[Extracted data entries]
---+---
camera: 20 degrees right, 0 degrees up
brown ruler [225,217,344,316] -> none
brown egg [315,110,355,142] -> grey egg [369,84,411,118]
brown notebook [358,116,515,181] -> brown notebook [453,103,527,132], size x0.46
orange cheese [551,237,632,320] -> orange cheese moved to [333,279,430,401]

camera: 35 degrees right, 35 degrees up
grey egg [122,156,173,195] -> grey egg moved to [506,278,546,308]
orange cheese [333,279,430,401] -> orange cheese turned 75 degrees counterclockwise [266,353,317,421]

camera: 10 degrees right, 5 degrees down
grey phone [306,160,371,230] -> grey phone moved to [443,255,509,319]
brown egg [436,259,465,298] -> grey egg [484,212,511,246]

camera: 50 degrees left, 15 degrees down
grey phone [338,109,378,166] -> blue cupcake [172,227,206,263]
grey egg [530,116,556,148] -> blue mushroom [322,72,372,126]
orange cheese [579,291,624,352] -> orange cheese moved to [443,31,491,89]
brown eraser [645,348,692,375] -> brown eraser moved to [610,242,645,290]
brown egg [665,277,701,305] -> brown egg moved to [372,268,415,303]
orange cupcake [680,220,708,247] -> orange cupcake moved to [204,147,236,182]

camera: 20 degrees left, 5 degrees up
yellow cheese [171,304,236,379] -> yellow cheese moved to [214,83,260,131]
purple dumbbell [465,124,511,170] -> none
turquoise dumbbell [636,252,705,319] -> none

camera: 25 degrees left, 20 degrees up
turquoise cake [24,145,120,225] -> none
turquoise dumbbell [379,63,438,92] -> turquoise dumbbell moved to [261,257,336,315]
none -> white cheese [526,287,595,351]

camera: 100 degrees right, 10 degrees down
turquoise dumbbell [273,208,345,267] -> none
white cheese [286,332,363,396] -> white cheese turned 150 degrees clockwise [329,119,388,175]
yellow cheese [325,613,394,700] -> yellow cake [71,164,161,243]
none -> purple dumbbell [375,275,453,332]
---+---
Transcribe only the lines from the beginning of the entries to the line with "orange cheese [579,291,624,352]", inclusive, exactly as written.

camera: 20 degrees right, 0 degrees up
brown ruler [225,217,344,316] -> none
brown egg [315,110,355,142] -> grey egg [369,84,411,118]
brown notebook [358,116,515,181] -> brown notebook [453,103,527,132], size x0.46
orange cheese [551,237,632,320] -> orange cheese moved to [333,279,430,401]

camera: 35 degrees right, 35 degrees up
grey egg [122,156,173,195] -> grey egg moved to [506,278,546,308]
orange cheese [333,279,430,401] -> orange cheese turned 75 degrees counterclockwise [266,353,317,421]

camera: 10 degrees right, 5 degrees down
grey phone [306,160,371,230] -> grey phone moved to [443,255,509,319]
brown egg [436,259,465,298] -> grey egg [484,212,511,246]

camera: 50 degrees left, 15 degrees down
grey phone [338,109,378,166] -> blue cupcake [172,227,206,263]
grey egg [530,116,556,148] -> blue mushroom [322,72,372,126]
orange cheese [579,291,624,352] -> orange cheese moved to [443,31,491,89]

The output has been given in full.